• _DIRECTIONS_: All lines from the one with "R3: 1.5k (CNT, IND) -> none" through the end of the records below are to be given again exactly, and nothing else.

>>>

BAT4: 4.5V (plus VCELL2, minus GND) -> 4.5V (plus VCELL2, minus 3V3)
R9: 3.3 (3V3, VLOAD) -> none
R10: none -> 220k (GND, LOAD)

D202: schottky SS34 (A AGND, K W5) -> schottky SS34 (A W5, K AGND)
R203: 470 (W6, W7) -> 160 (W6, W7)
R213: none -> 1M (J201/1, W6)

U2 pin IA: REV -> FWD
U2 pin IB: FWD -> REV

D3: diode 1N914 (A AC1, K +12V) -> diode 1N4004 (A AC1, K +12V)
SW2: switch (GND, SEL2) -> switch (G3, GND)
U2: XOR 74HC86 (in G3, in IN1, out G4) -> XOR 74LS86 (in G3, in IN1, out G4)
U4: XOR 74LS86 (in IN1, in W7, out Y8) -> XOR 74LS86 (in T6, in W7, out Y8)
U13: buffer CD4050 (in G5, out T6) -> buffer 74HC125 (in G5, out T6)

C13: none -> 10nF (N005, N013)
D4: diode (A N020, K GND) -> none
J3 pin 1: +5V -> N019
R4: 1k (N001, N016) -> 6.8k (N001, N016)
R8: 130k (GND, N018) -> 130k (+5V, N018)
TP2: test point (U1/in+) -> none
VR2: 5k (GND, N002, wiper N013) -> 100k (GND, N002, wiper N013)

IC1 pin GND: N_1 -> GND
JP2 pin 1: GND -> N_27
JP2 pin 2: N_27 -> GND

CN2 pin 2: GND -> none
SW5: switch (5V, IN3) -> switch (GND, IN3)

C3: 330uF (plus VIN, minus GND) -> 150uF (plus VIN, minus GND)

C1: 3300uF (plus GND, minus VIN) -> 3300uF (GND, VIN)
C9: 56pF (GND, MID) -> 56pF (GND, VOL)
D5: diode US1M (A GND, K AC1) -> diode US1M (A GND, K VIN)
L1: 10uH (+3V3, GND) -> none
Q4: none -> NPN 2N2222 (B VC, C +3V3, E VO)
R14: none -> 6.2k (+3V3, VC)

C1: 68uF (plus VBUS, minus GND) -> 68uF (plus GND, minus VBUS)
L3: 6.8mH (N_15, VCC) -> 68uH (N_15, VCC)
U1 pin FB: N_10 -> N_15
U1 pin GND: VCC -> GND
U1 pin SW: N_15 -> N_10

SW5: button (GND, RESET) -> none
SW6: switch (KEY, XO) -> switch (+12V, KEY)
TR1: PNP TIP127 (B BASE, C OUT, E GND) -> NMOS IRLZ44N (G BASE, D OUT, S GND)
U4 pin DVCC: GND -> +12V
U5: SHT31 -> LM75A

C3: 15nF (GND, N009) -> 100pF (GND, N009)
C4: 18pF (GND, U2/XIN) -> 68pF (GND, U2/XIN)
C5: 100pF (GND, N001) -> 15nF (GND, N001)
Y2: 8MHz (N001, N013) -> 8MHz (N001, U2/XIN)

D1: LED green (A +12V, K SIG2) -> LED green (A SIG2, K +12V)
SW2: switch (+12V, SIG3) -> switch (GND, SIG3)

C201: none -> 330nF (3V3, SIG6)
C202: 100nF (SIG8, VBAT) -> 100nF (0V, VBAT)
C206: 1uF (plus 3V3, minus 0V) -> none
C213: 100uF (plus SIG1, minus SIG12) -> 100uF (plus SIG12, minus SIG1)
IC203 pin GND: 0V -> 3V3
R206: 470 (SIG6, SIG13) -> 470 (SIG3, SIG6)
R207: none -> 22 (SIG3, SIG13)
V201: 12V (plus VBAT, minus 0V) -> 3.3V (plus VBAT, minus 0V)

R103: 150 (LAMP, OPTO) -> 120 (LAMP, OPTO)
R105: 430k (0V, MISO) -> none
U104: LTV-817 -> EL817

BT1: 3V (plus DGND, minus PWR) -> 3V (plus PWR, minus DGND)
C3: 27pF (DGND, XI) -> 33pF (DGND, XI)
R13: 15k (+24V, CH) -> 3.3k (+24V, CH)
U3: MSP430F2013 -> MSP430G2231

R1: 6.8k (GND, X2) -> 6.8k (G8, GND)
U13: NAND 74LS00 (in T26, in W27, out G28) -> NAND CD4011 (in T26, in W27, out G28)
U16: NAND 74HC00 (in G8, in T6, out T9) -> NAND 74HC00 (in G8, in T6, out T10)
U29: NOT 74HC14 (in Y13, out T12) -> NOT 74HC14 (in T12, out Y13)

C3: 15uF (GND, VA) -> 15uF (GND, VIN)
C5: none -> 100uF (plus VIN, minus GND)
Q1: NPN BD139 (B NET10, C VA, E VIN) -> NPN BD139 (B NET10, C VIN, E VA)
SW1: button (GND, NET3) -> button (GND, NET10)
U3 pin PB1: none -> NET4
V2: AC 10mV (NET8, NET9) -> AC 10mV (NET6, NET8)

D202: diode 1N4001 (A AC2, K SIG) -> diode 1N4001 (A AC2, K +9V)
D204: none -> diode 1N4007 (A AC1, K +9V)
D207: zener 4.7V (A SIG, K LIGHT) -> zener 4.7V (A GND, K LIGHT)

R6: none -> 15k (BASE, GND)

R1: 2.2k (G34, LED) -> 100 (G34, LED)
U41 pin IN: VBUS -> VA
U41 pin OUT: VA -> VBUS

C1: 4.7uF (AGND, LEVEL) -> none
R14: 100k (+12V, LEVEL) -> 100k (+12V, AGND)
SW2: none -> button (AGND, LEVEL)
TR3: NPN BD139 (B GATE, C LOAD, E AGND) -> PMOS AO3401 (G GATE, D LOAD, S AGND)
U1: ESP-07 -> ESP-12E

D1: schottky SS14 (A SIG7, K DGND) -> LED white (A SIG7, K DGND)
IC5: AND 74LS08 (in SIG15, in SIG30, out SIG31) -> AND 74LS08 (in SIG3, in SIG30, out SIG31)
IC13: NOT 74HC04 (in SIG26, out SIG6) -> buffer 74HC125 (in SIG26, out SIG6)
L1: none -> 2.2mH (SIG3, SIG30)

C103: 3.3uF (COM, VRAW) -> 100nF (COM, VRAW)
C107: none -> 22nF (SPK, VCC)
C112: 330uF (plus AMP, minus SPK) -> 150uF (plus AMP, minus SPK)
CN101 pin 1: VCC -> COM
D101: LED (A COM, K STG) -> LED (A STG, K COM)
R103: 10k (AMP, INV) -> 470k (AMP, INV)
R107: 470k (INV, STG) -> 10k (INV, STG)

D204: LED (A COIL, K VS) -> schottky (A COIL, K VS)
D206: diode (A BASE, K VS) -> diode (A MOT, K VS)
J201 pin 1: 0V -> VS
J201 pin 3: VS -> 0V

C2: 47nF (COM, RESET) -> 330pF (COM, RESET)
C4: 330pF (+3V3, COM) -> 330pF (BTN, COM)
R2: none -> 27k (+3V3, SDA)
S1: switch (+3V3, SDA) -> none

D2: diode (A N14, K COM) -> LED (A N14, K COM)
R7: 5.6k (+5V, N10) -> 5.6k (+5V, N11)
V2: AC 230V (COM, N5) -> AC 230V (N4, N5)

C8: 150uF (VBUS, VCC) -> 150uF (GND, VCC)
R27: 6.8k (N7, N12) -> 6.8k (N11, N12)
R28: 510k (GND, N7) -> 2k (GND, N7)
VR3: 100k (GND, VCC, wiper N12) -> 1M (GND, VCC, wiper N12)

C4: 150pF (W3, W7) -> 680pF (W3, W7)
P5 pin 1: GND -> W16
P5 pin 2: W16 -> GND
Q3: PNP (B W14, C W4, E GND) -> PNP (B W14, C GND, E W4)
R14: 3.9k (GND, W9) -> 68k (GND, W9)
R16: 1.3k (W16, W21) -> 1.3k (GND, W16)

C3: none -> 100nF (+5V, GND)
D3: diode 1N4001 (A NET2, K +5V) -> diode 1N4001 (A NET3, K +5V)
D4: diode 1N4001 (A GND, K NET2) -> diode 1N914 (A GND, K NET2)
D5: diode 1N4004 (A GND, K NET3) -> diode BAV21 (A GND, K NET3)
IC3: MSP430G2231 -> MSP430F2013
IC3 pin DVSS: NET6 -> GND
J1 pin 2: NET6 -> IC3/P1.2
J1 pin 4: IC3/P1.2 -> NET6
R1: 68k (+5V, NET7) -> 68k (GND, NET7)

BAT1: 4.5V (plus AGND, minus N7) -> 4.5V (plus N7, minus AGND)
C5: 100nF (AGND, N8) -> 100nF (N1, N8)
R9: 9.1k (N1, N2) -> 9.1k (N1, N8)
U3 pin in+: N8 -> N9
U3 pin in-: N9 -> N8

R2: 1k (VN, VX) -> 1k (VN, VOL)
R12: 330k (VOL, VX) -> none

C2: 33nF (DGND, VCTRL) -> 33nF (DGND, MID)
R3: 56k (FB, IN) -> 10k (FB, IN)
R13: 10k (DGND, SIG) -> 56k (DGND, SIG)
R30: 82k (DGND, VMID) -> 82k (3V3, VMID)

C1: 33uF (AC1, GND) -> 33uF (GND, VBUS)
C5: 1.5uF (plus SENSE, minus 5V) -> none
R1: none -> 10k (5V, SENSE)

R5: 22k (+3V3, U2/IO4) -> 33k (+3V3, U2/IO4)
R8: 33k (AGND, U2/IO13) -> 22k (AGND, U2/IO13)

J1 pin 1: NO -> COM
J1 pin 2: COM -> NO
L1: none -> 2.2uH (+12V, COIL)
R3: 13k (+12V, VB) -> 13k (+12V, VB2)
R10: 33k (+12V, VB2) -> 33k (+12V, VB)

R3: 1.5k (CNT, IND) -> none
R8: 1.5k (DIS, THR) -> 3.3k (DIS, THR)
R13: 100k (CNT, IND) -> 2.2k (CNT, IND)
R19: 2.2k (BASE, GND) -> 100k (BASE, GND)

<<<

• _RESULT OF THIS TASK_:
R3: 1.5k (CNT, IND) -> none
R8: 1.5k (DIS, THR) -> 3.3k (DIS, THR)
R13: 100k (CNT, IND) -> 2.2k (CNT, IND)
R19: 2.2k (BASE, GND) -> 100k (BASE, GND)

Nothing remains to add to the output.